** start Extracted information **

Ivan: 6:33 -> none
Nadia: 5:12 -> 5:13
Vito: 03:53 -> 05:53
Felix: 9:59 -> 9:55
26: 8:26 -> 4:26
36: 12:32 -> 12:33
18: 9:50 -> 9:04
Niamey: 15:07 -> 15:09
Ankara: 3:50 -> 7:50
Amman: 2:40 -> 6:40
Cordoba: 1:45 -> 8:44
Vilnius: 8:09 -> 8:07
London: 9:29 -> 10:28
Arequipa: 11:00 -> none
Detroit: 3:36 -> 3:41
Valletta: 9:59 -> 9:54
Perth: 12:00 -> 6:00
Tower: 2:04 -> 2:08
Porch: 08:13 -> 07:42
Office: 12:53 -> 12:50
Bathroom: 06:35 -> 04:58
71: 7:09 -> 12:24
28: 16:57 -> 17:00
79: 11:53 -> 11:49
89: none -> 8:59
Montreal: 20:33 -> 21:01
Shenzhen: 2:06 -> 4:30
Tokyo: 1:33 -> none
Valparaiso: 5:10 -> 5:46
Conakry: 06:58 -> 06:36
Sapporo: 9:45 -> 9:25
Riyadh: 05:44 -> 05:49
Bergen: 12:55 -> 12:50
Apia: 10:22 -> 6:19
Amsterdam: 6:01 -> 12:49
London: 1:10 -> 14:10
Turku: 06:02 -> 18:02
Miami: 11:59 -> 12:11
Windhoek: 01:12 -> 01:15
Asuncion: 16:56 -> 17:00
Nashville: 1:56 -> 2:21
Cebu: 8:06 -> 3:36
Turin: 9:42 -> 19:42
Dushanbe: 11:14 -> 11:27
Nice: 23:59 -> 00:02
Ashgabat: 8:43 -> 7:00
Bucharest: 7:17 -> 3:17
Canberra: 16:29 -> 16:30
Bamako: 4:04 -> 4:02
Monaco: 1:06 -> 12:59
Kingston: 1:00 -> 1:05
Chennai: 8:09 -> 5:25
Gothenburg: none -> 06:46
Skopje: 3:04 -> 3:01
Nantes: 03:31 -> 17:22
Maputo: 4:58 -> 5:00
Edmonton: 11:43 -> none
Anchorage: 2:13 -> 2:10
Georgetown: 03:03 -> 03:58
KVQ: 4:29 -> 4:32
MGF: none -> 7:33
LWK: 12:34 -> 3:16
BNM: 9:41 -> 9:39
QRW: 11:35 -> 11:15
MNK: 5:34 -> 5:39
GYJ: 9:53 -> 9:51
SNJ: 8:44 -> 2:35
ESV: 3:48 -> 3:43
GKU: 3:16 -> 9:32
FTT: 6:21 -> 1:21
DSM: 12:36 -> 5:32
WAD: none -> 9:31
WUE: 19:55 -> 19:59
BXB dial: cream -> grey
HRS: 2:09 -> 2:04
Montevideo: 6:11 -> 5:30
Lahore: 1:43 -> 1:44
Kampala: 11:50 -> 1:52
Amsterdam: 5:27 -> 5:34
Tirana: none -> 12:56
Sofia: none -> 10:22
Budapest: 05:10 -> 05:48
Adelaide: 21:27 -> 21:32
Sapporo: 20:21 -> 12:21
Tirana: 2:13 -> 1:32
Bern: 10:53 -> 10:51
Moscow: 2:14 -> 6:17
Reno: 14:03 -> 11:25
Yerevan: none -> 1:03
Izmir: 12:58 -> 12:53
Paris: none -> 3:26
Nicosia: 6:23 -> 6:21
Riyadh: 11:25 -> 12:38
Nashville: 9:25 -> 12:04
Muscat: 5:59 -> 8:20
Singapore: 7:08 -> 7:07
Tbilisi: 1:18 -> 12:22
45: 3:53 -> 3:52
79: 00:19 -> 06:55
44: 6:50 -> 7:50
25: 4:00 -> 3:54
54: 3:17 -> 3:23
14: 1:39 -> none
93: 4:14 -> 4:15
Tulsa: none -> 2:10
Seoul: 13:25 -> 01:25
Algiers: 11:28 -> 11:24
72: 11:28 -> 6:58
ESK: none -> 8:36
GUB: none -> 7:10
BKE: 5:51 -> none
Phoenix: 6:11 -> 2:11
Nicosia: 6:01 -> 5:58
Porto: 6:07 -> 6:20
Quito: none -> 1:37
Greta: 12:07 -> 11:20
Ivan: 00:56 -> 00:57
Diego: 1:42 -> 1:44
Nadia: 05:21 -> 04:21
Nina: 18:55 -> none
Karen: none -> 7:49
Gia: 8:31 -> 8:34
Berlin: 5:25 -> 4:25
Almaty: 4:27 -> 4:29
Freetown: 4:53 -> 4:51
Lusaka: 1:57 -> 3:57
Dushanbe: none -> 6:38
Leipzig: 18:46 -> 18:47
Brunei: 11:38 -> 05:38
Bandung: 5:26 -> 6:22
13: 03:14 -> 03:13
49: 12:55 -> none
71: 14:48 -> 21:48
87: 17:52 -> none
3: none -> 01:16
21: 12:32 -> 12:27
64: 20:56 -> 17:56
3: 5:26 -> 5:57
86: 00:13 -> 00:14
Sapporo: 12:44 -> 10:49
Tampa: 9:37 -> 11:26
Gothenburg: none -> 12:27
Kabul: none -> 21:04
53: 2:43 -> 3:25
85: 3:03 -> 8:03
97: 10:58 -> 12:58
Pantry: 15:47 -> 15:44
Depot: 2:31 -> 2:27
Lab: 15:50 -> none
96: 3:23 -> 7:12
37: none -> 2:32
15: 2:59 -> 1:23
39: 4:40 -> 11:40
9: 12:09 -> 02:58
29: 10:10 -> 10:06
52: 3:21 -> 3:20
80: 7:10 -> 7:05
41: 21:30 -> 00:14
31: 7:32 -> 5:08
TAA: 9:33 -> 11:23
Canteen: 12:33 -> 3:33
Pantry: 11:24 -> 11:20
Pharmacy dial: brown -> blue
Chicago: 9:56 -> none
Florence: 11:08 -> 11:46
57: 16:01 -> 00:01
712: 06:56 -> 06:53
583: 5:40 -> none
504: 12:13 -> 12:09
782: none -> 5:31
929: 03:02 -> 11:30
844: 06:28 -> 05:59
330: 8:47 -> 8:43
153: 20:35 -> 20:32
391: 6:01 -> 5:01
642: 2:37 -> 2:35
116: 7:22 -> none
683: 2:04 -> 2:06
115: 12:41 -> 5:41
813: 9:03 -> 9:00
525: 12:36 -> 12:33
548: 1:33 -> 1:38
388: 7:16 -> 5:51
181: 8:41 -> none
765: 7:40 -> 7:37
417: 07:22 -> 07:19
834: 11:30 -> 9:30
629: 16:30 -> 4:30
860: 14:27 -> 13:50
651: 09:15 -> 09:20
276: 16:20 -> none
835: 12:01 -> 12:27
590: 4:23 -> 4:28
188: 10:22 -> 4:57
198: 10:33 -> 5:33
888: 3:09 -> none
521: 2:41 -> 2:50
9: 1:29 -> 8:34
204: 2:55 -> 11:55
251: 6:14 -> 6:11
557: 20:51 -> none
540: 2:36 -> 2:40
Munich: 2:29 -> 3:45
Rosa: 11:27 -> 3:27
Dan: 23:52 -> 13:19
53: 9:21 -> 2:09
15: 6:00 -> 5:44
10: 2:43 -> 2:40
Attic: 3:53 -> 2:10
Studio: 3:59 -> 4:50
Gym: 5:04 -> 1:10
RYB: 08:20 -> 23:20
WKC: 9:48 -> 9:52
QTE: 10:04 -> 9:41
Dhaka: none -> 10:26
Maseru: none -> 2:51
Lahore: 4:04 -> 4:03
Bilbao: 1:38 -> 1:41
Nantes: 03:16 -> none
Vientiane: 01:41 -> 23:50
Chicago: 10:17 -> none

** end Extracted information **

[Task prompt] Copy out all the records again with each "none" changed to "missing" and nothing else altered.

[Task result]
Ivan: 6:33 -> missing
Nadia: 5:12 -> 5:13
Vito: 03:53 -> 05:53
Felix: 9:59 -> 9:55
26: 8:26 -> 4:26
36: 12:32 -> 12:33
18: 9:50 -> 9:04
Niamey: 15:07 -> 15:09
Ankara: 3:50 -> 7:50
Amman: 2:40 -> 6:40
Cordoba: 1:45 -> 8:44
Vilnius: 8:09 -> 8:07
London: 9:29 -> 10:28
Arequipa: 11:00 -> missing
Detroit: 3:36 -> 3:41
Valletta: 9:59 -> 9:54
Perth: 12:00 -> 6:00
Tower: 2:04 -> 2:08
Porch: 08:13 -> 07:42
Office: 12:53 -> 12:50
Bathroom: 06:35 -> 04:58
71: 7:09 -> 12:24
28: 16:57 -> 17:00
79: 11:53 -> 11:49
89: missing -> 8:59
Montreal: 20:33 -> 21:01
Shenzhen: 2:06 -> 4:30
Tokyo: 1:33 -> missing
Valparaiso: 5:10 -> 5:46
Conakry: 06:58 -> 06:36
Sapporo: 9:45 -> 9:25
Riyadh: 05:44 -> 05:49
Bergen: 12:55 -> 12:50
Apia: 10:22 -> 6:19
Amsterdam: 6:01 -> 12:49
London: 1:10 -> 14:10
Turku: 06:02 -> 18:02
Miami: 11:59 -> 12:11
Windhoek: 01:12 -> 01:15
Asuncion: 16:56 -> 17:00
Nashville: 1:56 -> 2:21
Cebu: 8:06 -> 3:36
Turin: 9:42 -> 19:42
Dushanbe: 11:14 -> 11:27
Nice: 23:59 -> 00:02
Ashgabat: 8:43 -> 7:00
Bucharest: 7:17 -> 3:17
Canberra: 16:29 -> 16:30
Bamako: 4:04 -> 4:02
Monaco: 1:06 -> 12:59
Kingston: 1:00 -> 1:05
Chennai: 8:09 -> 5:25
Gothenburg: missing -> 06:46
Skopje: 3:04 -> 3:01
Nantes: 03:31 -> 17:22
Maputo: 4:58 -> 5:00
Edmonton: 11:43 -> missing
Anchorage: 2:13 -> 2:10
Georgetown: 03:03 -> 03:58
KVQ: 4:29 -> 4:32
MGF: missing -> 7:33
LWK: 12:34 -> 3:16
BNM: 9:41 -> 9:39
QRW: 11:35 -> 11:15
MNK: 5:34 -> 5:39
GYJ: 9:53 -> 9:51
SNJ: 8:44 -> 2:35
ESV: 3:48 -> 3:43
GKU: 3:16 -> 9:32
FTT: 6:21 -> 1:21
DSM: 12:36 -> 5:32
WAD: missing -> 9:31
WUE: 19:55 -> 19:59
BXB dial: cream -> grey
HRS: 2:09 -> 2:04
Montevideo: 6:11 -> 5:30
Lahore: 1:43 -> 1:44
Kampala: 11:50 -> 1:52
Amsterdam: 5:27 -> 5:34
Tirana: missing -> 12:56
Sofia: missing -> 10:22
Budapest: 05:10 -> 05:48
Adelaide: 21:27 -> 21:32
Sapporo: 20:21 -> 12:21
Tirana: 2:13 -> 1:32
Bern: 10:53 -> 10:51
Moscow: 2:14 -> 6:17
Reno: 14:03 -> 11:25
Yerevan: missing -> 1:03
Izmir: 12:58 -> 12:53
Paris: missing -> 3:26
Nicosia: 6:23 -> 6:21
Riyadh: 11:25 -> 12:38
Nashville: 9:25 -> 12:04
Muscat: 5:59 -> 8:20
Singapore: 7:08 -> 7:07
Tbilisi: 1:18 -> 12:22
45: 3:53 -> 3:52
79: 00:19 -> 06:55
44: 6:50 -> 7:50
25: 4:00 -> 3:54
54: 3:17 -> 3:23
14: 1:39 -> missing
93: 4:14 -> 4:15
Tulsa: missing -> 2:10
Seoul: 13:25 -> 01:25
Algiers: 11:28 -> 11:24
72: 11:28 -> 6:58
ESK: missing -> 8:36
GUB: missing -> 7:10
BKE: 5:51 -> missing
Phoenix: 6:11 -> 2:11
Nicosia: 6:01 -> 5:58
Porto: 6:07 -> 6:20
Quito: missing -> 1:37
Greta: 12:07 -> 11:20
Ivan: 00:56 -> 00:57
Diego: 1:42 -> 1:44
Nadia: 05:21 -> 04:21
Nina: 18:55 -> missing
Karen: missing -> 7:49
Gia: 8:31 -> 8:34
Berlin: 5:25 -> 4:25
Almaty: 4:27 -> 4:29
Freetown: 4:53 -> 4:51
Lusaka: 1:57 -> 3:57
Dushanbe: missing -> 6:38
Leipzig: 18:46 -> 18:47
Brunei: 11:38 -> 05:38
Bandung: 5:26 -> 6:22
13: 03:14 -> 03:13
49: 12:55 -> missing
71: 14:48 -> 21:48
87: 17:52 -> missing
3: missing -> 01:16
21: 12:32 -> 12:27
64: 20:56 -> 17:56
3: 5:26 -> 5:57
86: 00:13 -> 00:14
Sapporo: 12:44 -> 10:49
Tampa: 9:37 -> 11:26
Gothenburg: missing -> 12:27
Kabul: missing -> 21:04
53: 2:43 -> 3:25
85: 3:03 -> 8:03
97: 10:58 -> 12:58
Pantry: 15:47 -> 15:44
Depot: 2:31 -> 2:27
Lab: 15:50 -> missing
96: 3:23 -> 7:12
37: missing -> 2:32
15: 2:59 -> 1:23
39: 4:40 -> 11:40
9: 12:09 -> 02:58
29: 10:10 -> 10:06
52: 3:21 -> 3:20
80: 7:10 -> 7:05
41: 21:30 -> 00:14
31: 7:32 -> 5:08
TAA: 9:33 -> 11:23
Canteen: 12:33 -> 3:33
Pantry: 11:24 -> 11:20
Pharmacy dial: brown -> blue
Chicago: 9:56 -> missing
Florence: 11:08 -> 11:46
57: 16:01 -> 00:01
712: 06:56 -> 06:53
583: 5:40 -> missing
504: 12:13 -> 12:09
782: missing -> 5:31
929: 03:02 -> 11:30
844: 06:28 -> 05:59
330: 8:47 -> 8:43
153: 20:35 -> 20:32
391: 6:01 -> 5:01
642: 2:37 -> 2:35
116: 7:22 -> missing
683: 2:04 -> 2:06
115: 12:41 -> 5:41
813: 9:03 -> 9:00
525: 12:36 -> 12:33
548: 1:33 -> 1:38
388: 7:16 -> 5:51
181: 8:41 -> missing
765: 7:40 -> 7:37
417: 07:22 -> 07:19
834: 11:30 -> 9:30
629: 16:30 -> 4:30
860: 14:27 -> 13:50
651: 09:15 -> 09:20
276: 16:20 -> missing
835: 12:01 -> 12:27
590: 4:23 -> 4:28
188: 10:22 -> 4:57
198: 10:33 -> 5:33
888: 3:09 -> missing
521: 2:41 -> 2:50
9: 1:29 -> 8:34
204: 2:55 -> 11:55
251: 6:14 -> 6:11
557: 20:51 -> missing
540: 2:36 -> 2:40
Munich: 2:29 -> 3:45
Rosa: 11:27 -> 3:27
Dan: 23:52 -> 13:19
53: 9:21 -> 2:09
15: 6:00 -> 5:44
10: 2:43 -> 2:40
Attic: 3:53 -> 2:10
Studio: 3:59 -> 4:50
Gym: 5:04 -> 1:10
RYB: 08:20 -> 23:20
WKC: 9:48 -> 9:52
QTE: 10:04 -> 9:41
Dhaka: missing -> 10:26
Maseru: missing -> 2:51
Lahore: 4:04 -> 4:03
Bilbao: 1:38 -> 1:41
Nantes: 03:16 -> missing
Vientiane: 01:41 -> 23:50
Chicago: 10:17 -> missing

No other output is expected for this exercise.